**Assignment**
Quote the listing below in its entirety, omitting every image.

*** Opening of Data section ***

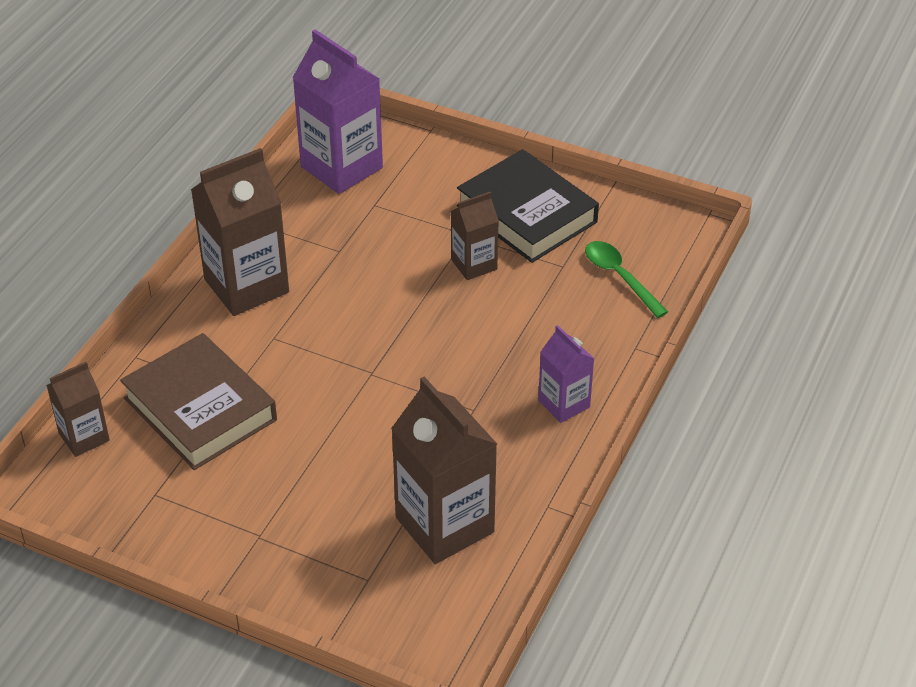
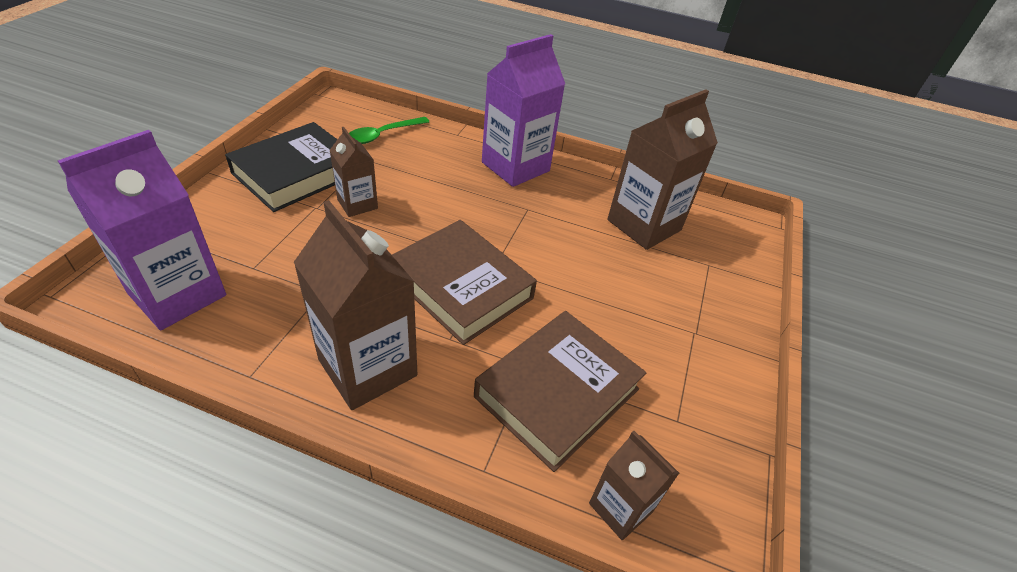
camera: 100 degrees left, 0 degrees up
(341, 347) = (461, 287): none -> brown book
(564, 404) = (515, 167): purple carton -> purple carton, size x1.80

*** Close of Data section ***

**Reply to the task**
camera: 100 degrees left, 0 degrees up
(341, 347) = (461, 287): none -> brown book
(564, 404) = (515, 167): purple carton -> purple carton, size x1.80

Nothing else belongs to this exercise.